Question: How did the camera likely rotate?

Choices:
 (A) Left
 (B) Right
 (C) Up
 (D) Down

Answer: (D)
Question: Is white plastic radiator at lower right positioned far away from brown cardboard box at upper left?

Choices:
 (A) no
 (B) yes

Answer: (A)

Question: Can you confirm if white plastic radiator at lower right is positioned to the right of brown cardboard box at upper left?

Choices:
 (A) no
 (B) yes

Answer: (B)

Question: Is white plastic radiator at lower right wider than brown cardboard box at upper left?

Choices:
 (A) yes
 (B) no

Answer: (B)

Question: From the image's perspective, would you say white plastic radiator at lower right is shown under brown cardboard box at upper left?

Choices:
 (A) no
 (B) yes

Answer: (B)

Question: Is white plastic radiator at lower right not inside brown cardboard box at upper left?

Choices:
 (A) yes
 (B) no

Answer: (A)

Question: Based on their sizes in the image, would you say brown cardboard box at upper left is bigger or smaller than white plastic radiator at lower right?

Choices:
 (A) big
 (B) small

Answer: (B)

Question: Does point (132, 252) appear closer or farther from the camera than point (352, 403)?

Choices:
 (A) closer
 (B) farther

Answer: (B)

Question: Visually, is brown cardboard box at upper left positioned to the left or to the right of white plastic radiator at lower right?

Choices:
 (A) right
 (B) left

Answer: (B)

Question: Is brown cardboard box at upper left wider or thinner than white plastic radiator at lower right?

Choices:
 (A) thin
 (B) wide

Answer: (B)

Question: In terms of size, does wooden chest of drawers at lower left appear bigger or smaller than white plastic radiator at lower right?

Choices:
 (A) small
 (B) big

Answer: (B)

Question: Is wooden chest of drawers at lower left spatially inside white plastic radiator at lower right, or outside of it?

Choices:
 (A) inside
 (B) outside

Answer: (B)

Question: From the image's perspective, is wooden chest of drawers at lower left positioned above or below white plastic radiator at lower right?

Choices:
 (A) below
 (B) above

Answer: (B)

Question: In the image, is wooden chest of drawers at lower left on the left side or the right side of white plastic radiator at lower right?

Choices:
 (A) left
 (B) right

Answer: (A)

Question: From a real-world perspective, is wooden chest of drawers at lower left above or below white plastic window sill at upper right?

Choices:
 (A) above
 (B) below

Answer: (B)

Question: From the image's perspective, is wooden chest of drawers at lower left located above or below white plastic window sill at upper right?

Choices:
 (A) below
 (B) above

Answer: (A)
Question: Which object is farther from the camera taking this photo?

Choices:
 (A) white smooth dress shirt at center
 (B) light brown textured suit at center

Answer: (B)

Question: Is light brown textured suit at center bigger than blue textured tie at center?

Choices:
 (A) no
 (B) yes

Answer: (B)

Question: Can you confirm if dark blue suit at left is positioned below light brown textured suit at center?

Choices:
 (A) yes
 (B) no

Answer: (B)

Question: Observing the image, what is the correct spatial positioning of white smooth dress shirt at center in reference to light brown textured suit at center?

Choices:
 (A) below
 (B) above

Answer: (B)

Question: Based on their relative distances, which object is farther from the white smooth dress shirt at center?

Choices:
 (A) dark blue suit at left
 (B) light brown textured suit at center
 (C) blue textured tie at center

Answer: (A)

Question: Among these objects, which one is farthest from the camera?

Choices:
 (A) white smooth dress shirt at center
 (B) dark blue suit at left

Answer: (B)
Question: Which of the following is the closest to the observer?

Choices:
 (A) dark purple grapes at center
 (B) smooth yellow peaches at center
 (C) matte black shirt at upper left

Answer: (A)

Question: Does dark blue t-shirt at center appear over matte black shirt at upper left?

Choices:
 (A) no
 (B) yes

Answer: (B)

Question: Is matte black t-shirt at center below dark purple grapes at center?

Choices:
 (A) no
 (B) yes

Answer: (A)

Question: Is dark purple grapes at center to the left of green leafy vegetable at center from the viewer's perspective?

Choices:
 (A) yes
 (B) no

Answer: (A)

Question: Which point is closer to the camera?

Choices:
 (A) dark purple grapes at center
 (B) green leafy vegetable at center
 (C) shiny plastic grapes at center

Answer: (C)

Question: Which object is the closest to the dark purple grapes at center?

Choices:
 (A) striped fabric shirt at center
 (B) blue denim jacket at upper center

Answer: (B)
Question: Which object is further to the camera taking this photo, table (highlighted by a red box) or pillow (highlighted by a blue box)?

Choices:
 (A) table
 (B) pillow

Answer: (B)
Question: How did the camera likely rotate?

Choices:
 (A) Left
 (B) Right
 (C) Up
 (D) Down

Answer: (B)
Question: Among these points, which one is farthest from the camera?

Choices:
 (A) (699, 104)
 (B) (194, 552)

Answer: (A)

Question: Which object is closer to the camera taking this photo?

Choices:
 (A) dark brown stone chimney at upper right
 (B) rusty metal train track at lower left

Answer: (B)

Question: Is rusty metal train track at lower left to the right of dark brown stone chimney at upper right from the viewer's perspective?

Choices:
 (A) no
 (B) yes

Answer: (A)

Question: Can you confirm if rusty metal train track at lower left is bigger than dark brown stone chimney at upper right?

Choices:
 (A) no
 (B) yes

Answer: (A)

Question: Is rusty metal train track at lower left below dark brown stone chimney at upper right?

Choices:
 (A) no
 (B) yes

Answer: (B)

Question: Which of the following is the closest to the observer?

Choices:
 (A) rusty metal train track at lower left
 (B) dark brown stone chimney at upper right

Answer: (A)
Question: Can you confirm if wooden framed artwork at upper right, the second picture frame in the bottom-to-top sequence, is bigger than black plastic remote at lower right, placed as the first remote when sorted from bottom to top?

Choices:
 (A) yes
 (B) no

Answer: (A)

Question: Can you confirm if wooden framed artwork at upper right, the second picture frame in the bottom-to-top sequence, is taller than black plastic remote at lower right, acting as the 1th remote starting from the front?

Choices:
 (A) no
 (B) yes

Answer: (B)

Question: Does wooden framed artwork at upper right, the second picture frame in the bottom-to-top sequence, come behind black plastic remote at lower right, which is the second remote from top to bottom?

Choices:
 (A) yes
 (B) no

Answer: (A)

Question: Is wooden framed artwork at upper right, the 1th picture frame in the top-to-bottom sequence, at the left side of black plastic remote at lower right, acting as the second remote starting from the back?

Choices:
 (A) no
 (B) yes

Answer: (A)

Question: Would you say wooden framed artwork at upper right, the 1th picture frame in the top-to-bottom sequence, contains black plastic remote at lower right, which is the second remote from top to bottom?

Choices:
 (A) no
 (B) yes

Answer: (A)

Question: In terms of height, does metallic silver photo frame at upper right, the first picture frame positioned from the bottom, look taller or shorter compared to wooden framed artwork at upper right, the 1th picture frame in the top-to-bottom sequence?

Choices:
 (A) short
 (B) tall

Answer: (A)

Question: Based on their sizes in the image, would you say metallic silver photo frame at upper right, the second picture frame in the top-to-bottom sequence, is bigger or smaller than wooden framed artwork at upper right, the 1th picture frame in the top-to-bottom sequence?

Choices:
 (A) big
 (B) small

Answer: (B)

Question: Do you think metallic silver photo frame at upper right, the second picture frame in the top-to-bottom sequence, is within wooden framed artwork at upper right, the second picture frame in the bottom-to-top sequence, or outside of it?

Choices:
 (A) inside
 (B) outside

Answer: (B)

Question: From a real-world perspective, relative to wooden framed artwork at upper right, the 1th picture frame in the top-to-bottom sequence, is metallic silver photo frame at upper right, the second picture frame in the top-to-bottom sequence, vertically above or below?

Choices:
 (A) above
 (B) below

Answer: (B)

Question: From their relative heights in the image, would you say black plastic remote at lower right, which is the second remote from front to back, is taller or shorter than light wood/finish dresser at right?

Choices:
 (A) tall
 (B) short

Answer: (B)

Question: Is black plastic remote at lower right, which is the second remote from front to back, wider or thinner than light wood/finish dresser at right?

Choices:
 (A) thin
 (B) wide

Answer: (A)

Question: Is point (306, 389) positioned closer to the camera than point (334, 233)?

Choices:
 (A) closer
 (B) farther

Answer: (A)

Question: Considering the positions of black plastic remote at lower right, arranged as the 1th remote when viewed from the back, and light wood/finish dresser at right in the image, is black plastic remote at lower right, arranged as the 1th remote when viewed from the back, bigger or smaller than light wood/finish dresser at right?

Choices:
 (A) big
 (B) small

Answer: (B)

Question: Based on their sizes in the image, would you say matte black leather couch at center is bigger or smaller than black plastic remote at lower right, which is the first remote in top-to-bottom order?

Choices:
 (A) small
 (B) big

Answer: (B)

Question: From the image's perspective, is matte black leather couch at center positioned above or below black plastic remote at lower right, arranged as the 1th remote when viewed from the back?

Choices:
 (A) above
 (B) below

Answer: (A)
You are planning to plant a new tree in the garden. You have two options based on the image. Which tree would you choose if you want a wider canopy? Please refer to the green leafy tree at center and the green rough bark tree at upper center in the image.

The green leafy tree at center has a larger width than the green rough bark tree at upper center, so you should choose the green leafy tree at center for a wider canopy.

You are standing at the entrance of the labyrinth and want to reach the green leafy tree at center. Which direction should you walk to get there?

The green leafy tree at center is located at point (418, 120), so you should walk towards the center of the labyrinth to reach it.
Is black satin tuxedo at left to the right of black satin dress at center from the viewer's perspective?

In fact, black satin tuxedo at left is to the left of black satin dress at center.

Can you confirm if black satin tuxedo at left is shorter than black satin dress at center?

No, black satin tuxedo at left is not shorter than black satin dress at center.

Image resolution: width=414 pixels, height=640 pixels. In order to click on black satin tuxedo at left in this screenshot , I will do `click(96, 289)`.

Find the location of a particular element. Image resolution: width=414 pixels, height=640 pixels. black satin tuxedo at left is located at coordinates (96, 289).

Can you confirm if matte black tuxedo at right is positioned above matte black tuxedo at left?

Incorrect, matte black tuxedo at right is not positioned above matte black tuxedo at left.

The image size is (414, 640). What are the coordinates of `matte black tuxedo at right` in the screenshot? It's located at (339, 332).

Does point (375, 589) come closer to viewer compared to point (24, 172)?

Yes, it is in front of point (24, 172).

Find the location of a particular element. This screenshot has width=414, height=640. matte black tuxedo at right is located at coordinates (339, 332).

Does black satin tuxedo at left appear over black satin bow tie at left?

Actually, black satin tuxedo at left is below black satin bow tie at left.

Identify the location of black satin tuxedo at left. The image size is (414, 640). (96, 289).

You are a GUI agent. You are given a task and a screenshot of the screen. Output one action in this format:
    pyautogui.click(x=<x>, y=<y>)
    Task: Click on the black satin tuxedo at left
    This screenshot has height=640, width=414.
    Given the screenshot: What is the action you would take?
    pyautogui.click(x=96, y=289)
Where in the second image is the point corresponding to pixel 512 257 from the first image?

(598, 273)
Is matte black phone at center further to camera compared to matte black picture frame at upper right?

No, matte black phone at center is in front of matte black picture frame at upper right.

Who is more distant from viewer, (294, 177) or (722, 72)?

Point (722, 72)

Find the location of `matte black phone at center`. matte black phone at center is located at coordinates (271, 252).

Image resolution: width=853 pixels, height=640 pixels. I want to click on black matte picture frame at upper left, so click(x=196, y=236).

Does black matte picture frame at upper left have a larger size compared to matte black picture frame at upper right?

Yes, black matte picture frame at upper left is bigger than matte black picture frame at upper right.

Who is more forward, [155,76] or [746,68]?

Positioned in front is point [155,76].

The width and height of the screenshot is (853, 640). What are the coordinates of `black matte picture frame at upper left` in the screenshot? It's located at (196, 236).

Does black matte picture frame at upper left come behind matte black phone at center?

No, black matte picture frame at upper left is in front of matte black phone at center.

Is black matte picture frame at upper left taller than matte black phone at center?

_Requirement:_ Rewrite the items between the line holding "coordinates (271, 252)." and the line holding "No, black matte", inclusive, swapping every "matte black phone" for "black mobile phone" and leaving everything else as it stands.

_Task result:_
Find the location of `black mobile phone at center`. black mobile phone at center is located at coordinates (271, 252).

Image resolution: width=853 pixels, height=640 pixels. I want to click on black matte picture frame at upper left, so click(x=196, y=236).

Does black matte picture frame at upper left have a larger size compared to matte black picture frame at upper right?

Yes, black matte picture frame at upper left is bigger than matte black picture frame at upper right.

Who is more forward, [155,76] or [746,68]?

Positioned in front is point [155,76].

The width and height of the screenshot is (853, 640). What are the coordinates of `black matte picture frame at upper left` in the screenshot? It's located at (196, 236).

Does black matte picture frame at upper left come behind black mobile phone at center?

No, black matte picture frame at upper left is in front of black mobile phone at center.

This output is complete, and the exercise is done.